Problem details
Show every line of the material below that contains the string "kern", treating uppercase and lowercase as different.

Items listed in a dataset
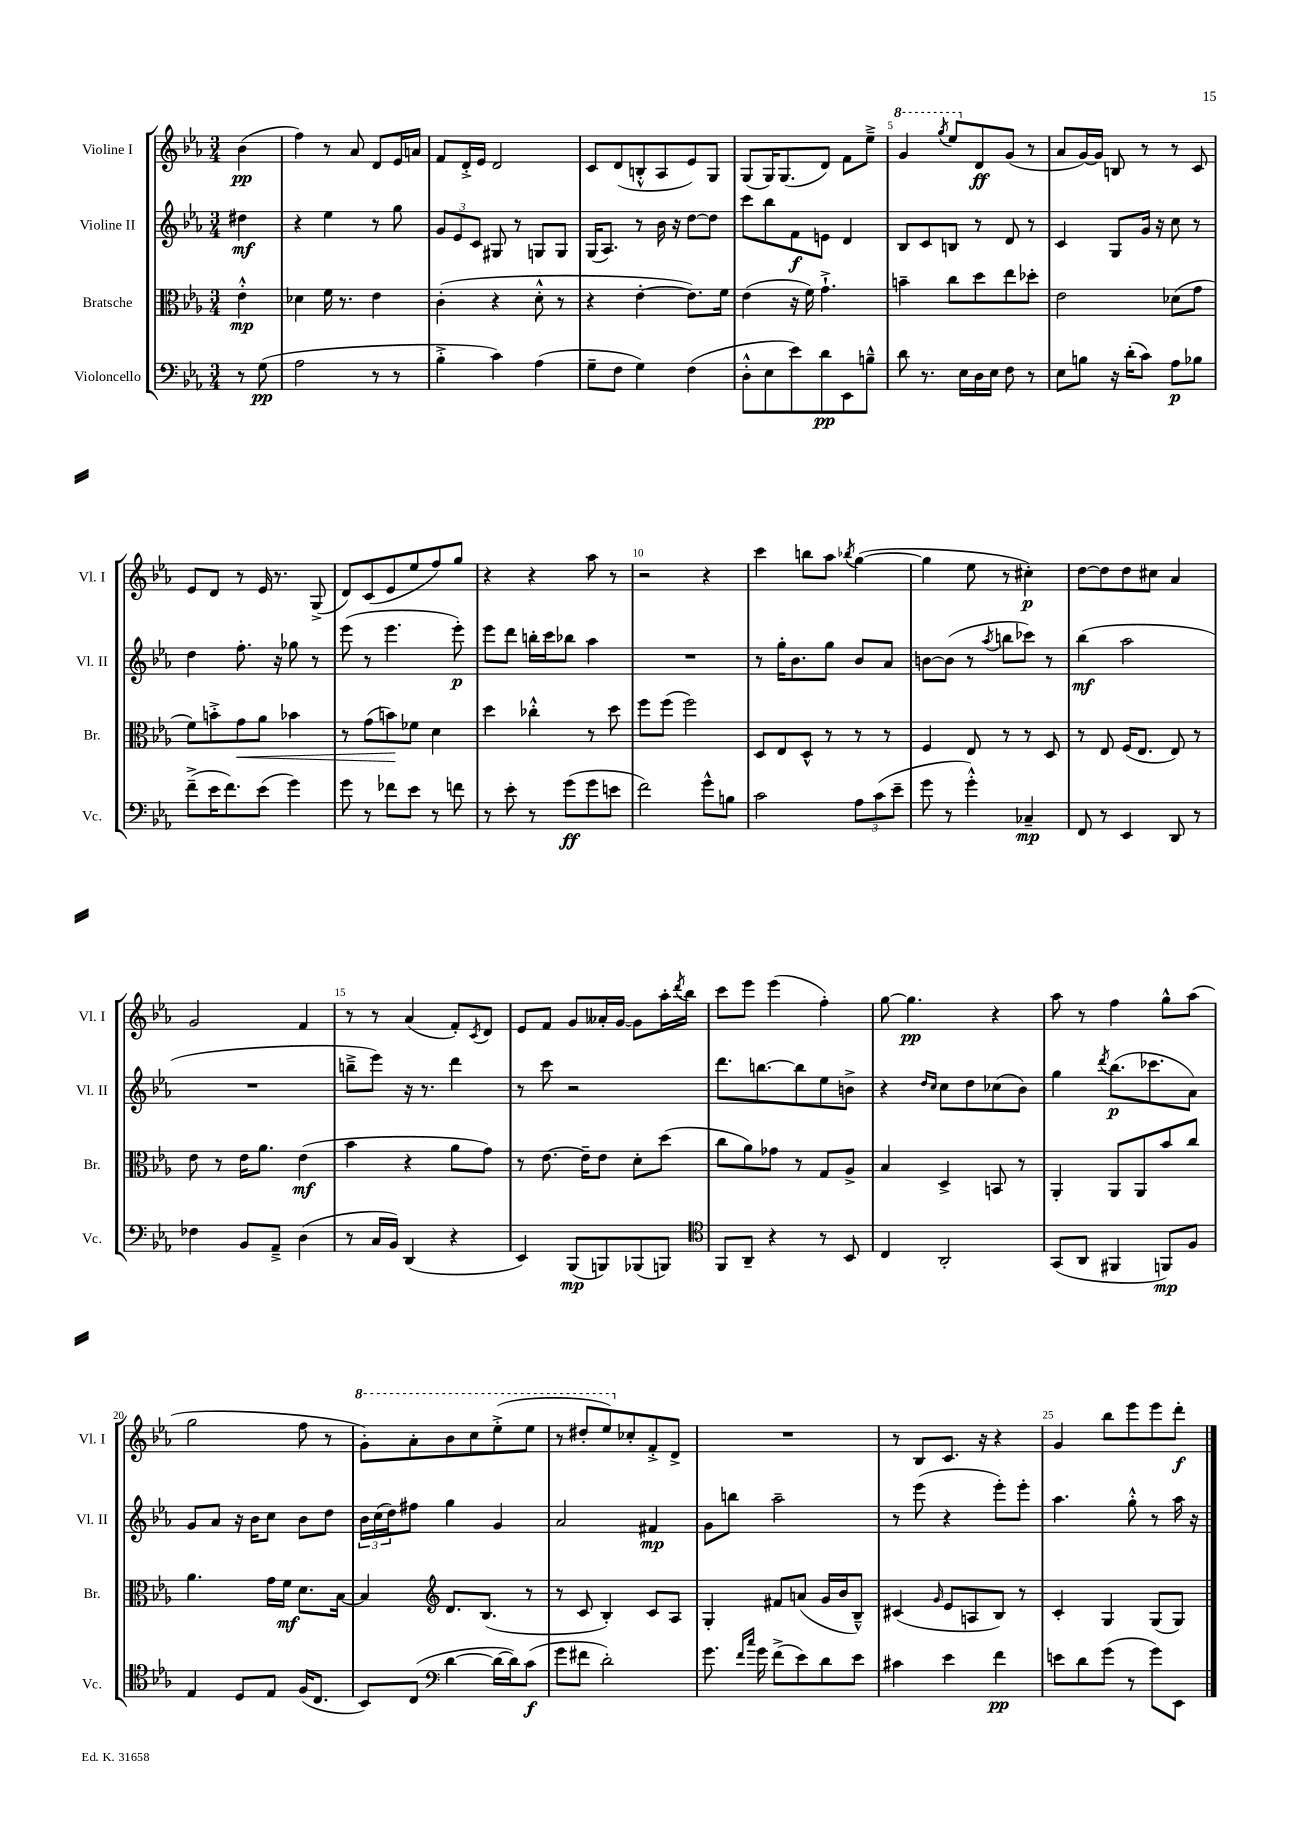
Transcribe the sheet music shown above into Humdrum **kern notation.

**kern	**kern	**kern	**kern
*staff4	*staff3	*staff2	*staff1
*clefF4	*clefC3	*clefG2	*clefG2
*k[b-e-a-]	*k[b-e-a-]	*k[b-e-a-]	*k[b-e-a-]
*M3/4	*M3/4	*M3/4	*M3/4
8r	4e-'^^	4dd#	(4b-
(8G	.	.	.
=	=	=	=
2A-	4d-	4r	4ff)
.	16f	4ee-	8r
.	8.r	.	.
.	.	.	8a-
8r	4e-	8r	8d
8r	.	8gg	16e-
.	.	.	16a
=	=	=	=
4B-'^	(4c'	12g	8f
.	.	12e-	.
.	.	.	16d'^
.	.	12c	.
.	.	.	16e-
4c)	4r	8G#	2d
.	.	8r	.
(4A-	8d'^^	8G	.
.	8r	8G	.
=	=	=	=
8G~	4r	(16G	8c
.	.	8.A-)	.
8F	.	.	(8d
4G)	[4e-'	8r	8B'^^
.	.	16b-	8A-
.	.	16r	.
(4F	8.e-])	[8dd	8e-)
.	.	8dd]	8G
.	16f	.	.
=	=	=	=
8D'^^	(4e-	8ccc	(8G
8E-	.	8bb-	16G)
.	.	.	(8.G
8e-)	16r	8f	.
.	16f)	.	.
8d	4.g`^	8e	8d)
8EE-	.	4d	8f
8B~^^	.	.	8ee-~^
=	=	=	=
8d	4b~	8B-	4gg
8.r	.	8c	.
.	.	.	8qggg
.	8cc	8B	8eee-
16E-	.	.	.
16D	8dd	8r	8d
16E-	.	.	.
8F	8ee-	8d	(8g
8r	8dd-'	8r	8r
=	=	=	=
8E-	2e-	4c	8a-
8B	.	.	[16g)
.	.	.	16g]
16r	.	8G	8B
(16d'	.	.	.
8c)	.	16g	8r
.	.	16r	.
8A-	(8d-	8cc	8r
8B-	8g	8r	8c
=	=	=	=
(8f~^	8f)	4dd	8e-
16e-	8b'^	.	8d
8.f)	.	.	.
.	8g	8.ff'	8r
(8e-	8a-	.	16e-
.	.	16r	8.r
4g)	4b-	8gg-	.
.	.	8r	(8G^
=	=	=	=
8g	8r	(8eee-	8d)
8r	(8g	8r	(8c
8f-	8b)	4.eee-	8e-
8e-	8f-	.	8ee-
8r	4d	.	8ff)
8f	.	8eee-')	8gg
=	=	=	=
8r	4dd	8eee-	4r
8e-'	.	8ddd	.
8r	4cc-'^^	16bb'	4r
.	.	16ccc	.
(8g	.	8bb-	.
8g	8r	4aa-	8aa-
8e	8dd	.	8r
=	=	=	=
2f)	8ff	2.r	2r
.	(8ff	.	.
.	2ff)	.	.
8g^^	.	.	4r
8B	.	.	.
=	=	=	=
2c	8D	8r	4ccc
.	8E-	16gg'	.
.	.	8.b-	.
.	8D^^	.	8bb
.	8r	8gg	8aa-
.	.	.	8qbb-
12A-	8r	8b-	([4gg
(12c	.	.	.
.	8r	8a-	.
12e-~	.	.	.
=	=	=	=
8g	4F	[8b	4gg]
8r	.	(8b]	.
4g'^^)	8E-	8r	8ee-
.	.	8qaa-	.
.	8r	8bb	8r
4C-~	8r	8ccc-)	4cc#')
.	8D	8r	.
=	=	=	=
8FF	8r	(4bb-	[8dd
8r	8E-	.	8dd]
4EE-	(16F	2aa-	8dd
.	8.E-	.	.
.	.	.	8cc#
8DD	8E-)	.	4a-
8r	8r	.	.
=	=	=	=
4F-	8e-	2.r	2g
.	8r	.	.
8BB-	16e-	.	.
.	8.a-	.	.
8AA-~^	.	.	.
(4D	(4e-	.	4f
=	=	=	=
8r	4b-	8bb~^	8r
16C	.	8eee-)	8r
16BB-)	.	.	.
(4DD	4r	16r	(4a-
.	.	8.r	.
4r	8a-	4ddd	8f')
.	.	.	8qc
.	8g)	.	8d
=	=	=	=
4EE-)	8r	8r	8e-
.	[8.e-	8ccc	8f
(8BBB-	.	2r	8g
.	16e-~]	.	.
8BBB)	8e-	.	16a--'
.	.	.	[16g
(8BBB-	8d'	.	8g]
8BBB)	(8dd	.	16aa-'
.	.	.	8qddd
.	.	.	16bb-
=	=	=	=
*clefC4	*	*	*
8FF	8cc	8.ddd	8ccc
8AA-~	8a-)	.	8eee-
.	.	[8.bb	.
4r	8g-	.	(4eee-
.	8r	8bb]	.
8r	8G	8ee-	4ff')
8BB-	8A-^	8b^	.
=	=	=	=
4C	4B-	4r	[8gg
.	.	.	4.gg]
.	.	16qqdd	.
.	.	16qqcc	.
2AA-'	4D^	8cc	.
.	.	8dd	.
.	8BB	(8cc-	4r
.	8r	8b-)	.
=	=	=	=
(8GG	4AA-'	4gg	8aa-
8AA-	.	.	8r
.	.	8qddd	.
4FF#	8AA-	(8.bb-	4ff
.	8AA-	.	.
.	.	8.ccc-	.
8FF)	8b-	.	8gg^^
8F	8cc	8a-)	(8aa-
=	=	=	=
4E-	4.a-	8g	2gg
.	.	8a-	.
8D	.	16r	.
.	.	16b-	.
8E-	16g	8cc	.
.	16f	.	.
(16F	8.d	8b-	8ff
8.C	.	.	.
.	.	8dd	8r
.	[16B-	.	.
=	=	=	=
8BB-)	4B-]	24b-	8gg')
.	.	(24cc	.
.	.	24dd)	.
(8C	.	8ff#	8aa-'
*clefF4	*clefG2	*	*
[4d	8.d	4gg	8bb-
.	.	.	8ccc
.	(8.B-	.	.
16d_	.	4g	(8eee-'^
16d])	.	.	.
(8c	8r	.	8eee-
=	=	=	=
8g	8r	2a-	8r
8f#	8c	.	8ddd#'
2d')	4B-')	.	8eee-)
.	.	.	8cc-'
.	8c	4f#	8f'^
.	8A-	.	8d^
=	=	=	=
8.g	4G'	8g	2.r
.	.	8bb	.
16qqf	.	.	.
16qqcc	.	.	.
16g	.	.	.
(8f^	8f#	2aa-~	.
8e-)	(8a	.	.
8d	16g	.	.
.	16b-	.	.
8e-	8B-~^^)	.	.
=	=	=	=
4c#	(4c#	8r	8r
.	.	(8eee-	8B-
.	16qqg	.	.
4e-	8e-	4r	8.c
.	8A	.	.
.	.	.	16r
4f	8B-)	8eee-')	4r
.	8r	8eee-'	.
=	=	=	=
8e	4c'	4.aa-	4g
8d	.	.	.
(8g	4G	.	8bb-
8r	.	8gg'^^	8eee-
8g)	(8G	8r	8eee-
8EE-	8G)	16aa-	8ddd'
.	.	16r	.
==	==	==	==
*-	*-	*-	*-
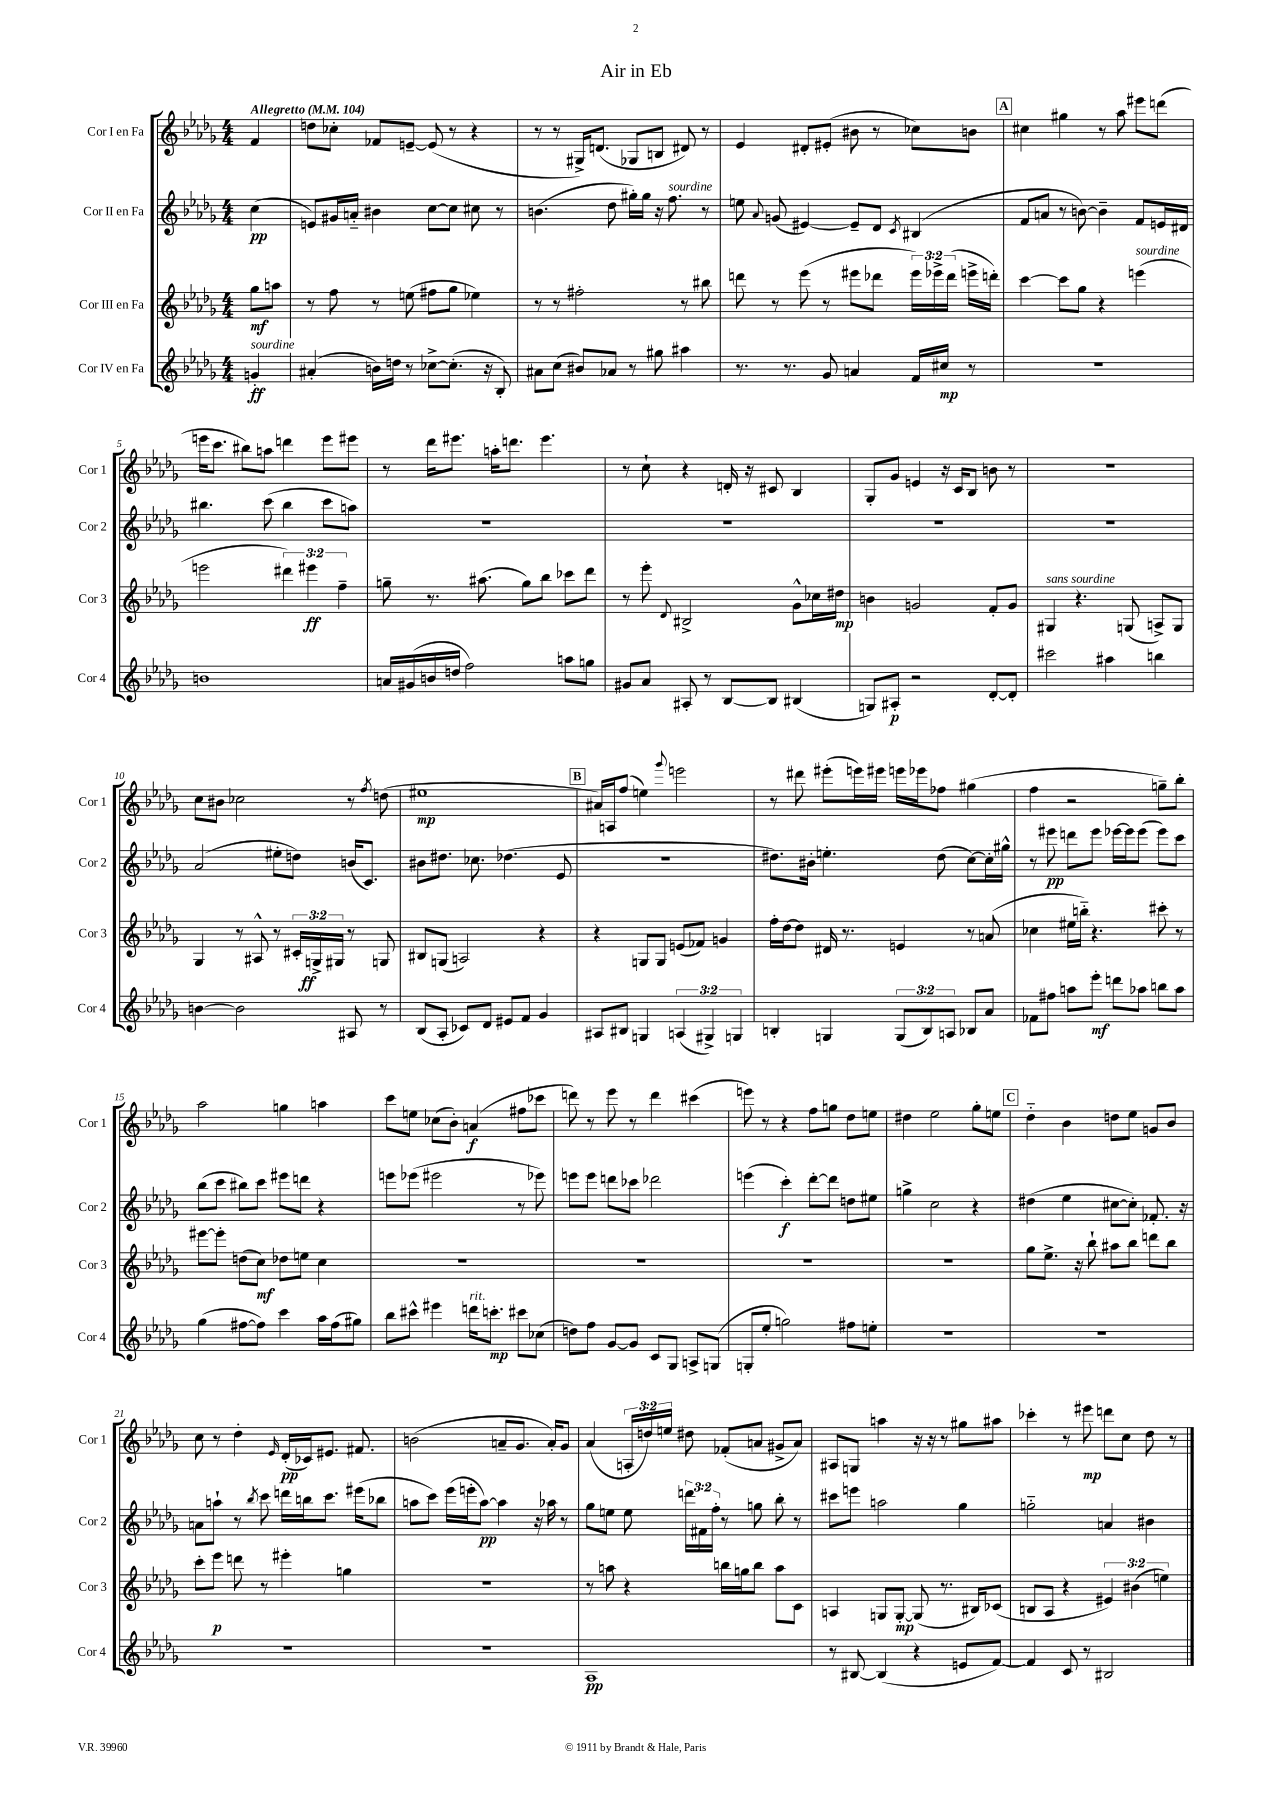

Solution to the problem
Transcribe the sheet music shown above into Humdrum **kern notation.
**kern	**kern	**kern	**kern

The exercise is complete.